◆ TASK STATEMENT: Quote precisely the final stretch of the listing: start at the line containing "(351, 38) = (586, 169): purple" and stop after the last line.

◆ DATA PROVIDED:
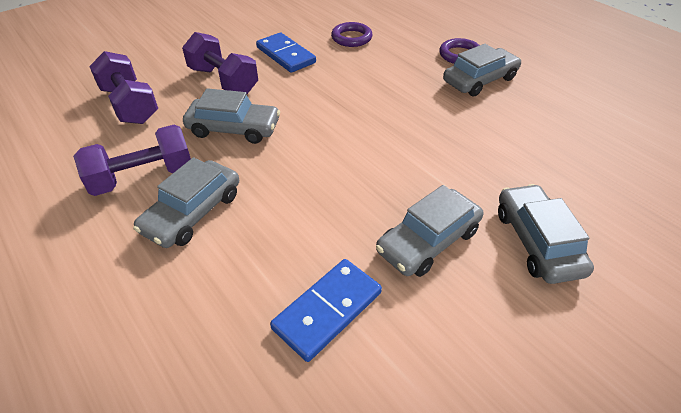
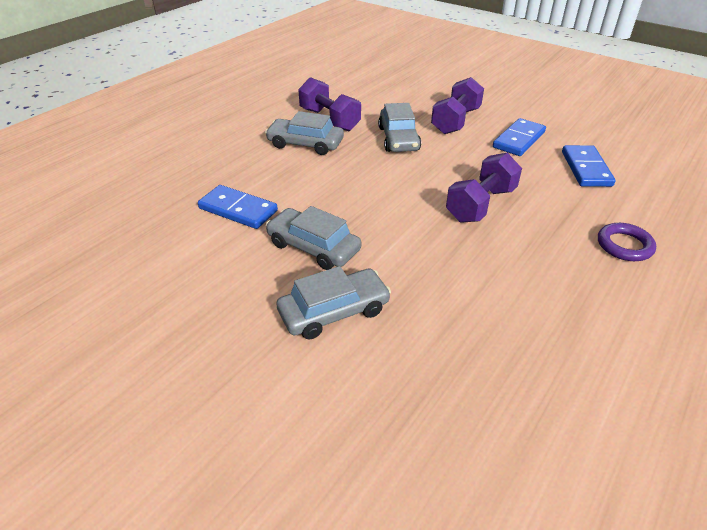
camera: 75 degrees right, 5 degrees down
(130, 105) = (399, 96): purple dumbbell -> purple dumbbell (481, 205)
(351, 38) = (586, 169): purple ring -> blue domino
(480, 80) = (581, 264): grey car -> none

◆ ANSWER TO THIS EXERCISE:
(351, 38) = (586, 169): purple ring -> blue domino
(480, 80) = (581, 264): grey car -> none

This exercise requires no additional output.